═════ DATA IN THIS EXERCISE

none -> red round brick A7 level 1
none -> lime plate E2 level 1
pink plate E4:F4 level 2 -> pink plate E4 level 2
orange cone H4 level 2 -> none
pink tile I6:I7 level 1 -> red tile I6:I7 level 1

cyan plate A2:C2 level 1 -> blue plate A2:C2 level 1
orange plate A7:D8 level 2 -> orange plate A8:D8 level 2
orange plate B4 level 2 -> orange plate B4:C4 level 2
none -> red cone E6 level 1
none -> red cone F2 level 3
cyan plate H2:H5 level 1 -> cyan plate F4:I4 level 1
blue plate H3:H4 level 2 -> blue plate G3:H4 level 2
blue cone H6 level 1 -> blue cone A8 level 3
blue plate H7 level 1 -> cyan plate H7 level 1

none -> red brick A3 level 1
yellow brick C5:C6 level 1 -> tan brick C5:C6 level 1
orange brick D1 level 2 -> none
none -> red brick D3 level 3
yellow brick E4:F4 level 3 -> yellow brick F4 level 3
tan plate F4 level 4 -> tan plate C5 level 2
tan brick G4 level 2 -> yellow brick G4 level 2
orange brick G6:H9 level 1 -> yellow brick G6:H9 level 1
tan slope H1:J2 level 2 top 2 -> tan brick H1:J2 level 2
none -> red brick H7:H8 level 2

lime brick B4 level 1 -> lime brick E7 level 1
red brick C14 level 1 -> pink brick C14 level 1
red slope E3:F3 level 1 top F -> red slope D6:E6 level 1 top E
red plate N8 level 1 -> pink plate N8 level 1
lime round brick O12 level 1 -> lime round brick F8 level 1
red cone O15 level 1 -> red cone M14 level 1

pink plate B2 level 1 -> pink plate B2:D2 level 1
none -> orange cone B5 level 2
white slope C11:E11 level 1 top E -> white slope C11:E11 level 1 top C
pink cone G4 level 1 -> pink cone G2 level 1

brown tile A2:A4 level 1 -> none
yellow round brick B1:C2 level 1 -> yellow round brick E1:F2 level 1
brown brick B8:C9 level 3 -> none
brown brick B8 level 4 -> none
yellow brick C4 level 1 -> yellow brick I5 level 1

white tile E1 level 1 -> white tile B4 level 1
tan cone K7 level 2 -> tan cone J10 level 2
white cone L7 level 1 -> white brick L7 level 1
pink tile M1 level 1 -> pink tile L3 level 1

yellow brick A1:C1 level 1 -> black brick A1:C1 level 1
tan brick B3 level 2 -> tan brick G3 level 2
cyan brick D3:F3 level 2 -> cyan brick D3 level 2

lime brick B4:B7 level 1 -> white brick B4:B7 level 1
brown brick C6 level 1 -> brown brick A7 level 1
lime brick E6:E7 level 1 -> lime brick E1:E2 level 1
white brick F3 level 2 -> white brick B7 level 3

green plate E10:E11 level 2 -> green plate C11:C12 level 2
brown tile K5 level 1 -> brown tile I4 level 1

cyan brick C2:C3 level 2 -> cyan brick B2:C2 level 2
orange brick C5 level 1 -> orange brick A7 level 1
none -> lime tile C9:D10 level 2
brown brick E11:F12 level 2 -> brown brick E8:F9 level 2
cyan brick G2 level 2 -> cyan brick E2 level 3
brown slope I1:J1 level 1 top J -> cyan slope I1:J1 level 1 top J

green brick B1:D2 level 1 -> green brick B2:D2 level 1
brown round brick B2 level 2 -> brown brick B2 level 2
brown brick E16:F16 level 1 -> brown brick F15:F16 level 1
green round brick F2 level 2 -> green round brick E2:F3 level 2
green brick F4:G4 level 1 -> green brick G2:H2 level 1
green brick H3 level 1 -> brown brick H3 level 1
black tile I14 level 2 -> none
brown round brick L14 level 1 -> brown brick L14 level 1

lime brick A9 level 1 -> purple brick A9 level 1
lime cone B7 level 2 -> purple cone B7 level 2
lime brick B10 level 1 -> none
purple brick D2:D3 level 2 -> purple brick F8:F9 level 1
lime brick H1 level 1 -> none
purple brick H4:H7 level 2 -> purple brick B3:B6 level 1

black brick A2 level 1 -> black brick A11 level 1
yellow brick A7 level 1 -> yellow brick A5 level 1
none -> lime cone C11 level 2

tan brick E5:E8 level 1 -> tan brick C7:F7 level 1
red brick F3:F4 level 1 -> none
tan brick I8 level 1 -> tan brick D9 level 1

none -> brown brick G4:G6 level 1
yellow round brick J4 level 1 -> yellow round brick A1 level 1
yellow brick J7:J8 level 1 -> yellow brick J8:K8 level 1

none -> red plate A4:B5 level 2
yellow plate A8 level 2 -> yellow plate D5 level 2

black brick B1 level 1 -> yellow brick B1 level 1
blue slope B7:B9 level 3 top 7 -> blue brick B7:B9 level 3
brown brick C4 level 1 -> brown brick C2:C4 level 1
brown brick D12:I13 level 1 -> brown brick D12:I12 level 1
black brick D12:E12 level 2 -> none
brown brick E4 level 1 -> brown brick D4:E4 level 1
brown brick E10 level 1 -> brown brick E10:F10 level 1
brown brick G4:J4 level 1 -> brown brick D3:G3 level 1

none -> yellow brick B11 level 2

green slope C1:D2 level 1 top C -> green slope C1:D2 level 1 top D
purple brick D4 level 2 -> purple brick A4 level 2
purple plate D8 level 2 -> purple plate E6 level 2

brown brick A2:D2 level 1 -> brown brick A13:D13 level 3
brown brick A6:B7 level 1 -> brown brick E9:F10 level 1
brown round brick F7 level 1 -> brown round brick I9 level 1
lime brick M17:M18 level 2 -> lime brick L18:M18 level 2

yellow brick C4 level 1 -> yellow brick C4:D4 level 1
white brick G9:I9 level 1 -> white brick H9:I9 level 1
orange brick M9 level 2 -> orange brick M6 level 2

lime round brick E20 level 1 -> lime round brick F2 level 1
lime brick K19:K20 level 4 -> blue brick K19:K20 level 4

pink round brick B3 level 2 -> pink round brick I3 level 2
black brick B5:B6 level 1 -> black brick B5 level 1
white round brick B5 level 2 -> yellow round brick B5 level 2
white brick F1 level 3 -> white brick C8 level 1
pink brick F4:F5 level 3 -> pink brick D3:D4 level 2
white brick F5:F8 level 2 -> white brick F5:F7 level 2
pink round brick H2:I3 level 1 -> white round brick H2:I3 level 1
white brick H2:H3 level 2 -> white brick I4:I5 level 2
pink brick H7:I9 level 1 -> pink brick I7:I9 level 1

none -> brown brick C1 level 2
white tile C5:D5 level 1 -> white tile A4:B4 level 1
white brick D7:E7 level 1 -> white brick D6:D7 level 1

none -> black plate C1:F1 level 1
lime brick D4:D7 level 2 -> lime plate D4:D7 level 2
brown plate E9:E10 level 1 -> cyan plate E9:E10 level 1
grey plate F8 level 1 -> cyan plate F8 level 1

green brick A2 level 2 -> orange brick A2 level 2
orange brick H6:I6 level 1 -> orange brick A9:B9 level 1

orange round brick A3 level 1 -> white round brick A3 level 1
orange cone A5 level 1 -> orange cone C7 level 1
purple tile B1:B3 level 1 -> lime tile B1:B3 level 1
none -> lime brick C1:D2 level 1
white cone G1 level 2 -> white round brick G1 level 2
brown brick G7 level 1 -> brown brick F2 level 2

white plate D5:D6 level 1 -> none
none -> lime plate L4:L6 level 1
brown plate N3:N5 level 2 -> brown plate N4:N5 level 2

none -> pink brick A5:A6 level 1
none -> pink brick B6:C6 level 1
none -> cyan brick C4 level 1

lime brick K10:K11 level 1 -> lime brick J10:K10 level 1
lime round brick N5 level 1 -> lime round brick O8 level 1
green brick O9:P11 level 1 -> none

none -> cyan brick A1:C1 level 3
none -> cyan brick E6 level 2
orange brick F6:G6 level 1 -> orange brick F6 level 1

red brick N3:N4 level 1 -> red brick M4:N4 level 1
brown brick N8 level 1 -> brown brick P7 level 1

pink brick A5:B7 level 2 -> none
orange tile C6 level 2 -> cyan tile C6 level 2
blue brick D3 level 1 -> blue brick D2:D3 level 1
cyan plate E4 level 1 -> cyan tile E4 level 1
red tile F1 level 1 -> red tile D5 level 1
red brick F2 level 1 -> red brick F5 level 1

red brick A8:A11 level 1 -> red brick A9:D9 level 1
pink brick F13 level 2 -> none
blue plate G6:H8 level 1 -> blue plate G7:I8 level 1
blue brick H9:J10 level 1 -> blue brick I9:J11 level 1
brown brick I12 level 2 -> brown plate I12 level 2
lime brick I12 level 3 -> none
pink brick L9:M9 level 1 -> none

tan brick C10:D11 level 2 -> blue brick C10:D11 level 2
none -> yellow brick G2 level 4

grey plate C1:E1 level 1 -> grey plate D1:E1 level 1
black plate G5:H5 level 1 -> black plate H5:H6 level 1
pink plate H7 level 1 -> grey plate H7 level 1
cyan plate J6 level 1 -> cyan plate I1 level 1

══════════

• WORK TO COMPLETE: Stopping at the line containing "orange plate A7:D8", please repeat exactly every line from the very start of the entries, that line included, and nothing more.

• RESULT BELOW:
none -> red round brick A7 level 1
none -> lime plate E2 level 1
pink plate E4:F4 level 2 -> pink plate E4 level 2
orange cone H4 level 2 -> none
pink tile I6:I7 level 1 -> red tile I6:I7 level 1

cyan plate A2:C2 level 1 -> blue plate A2:C2 level 1
orange plate A7:D8 level 2 -> orange plate A8:D8 level 2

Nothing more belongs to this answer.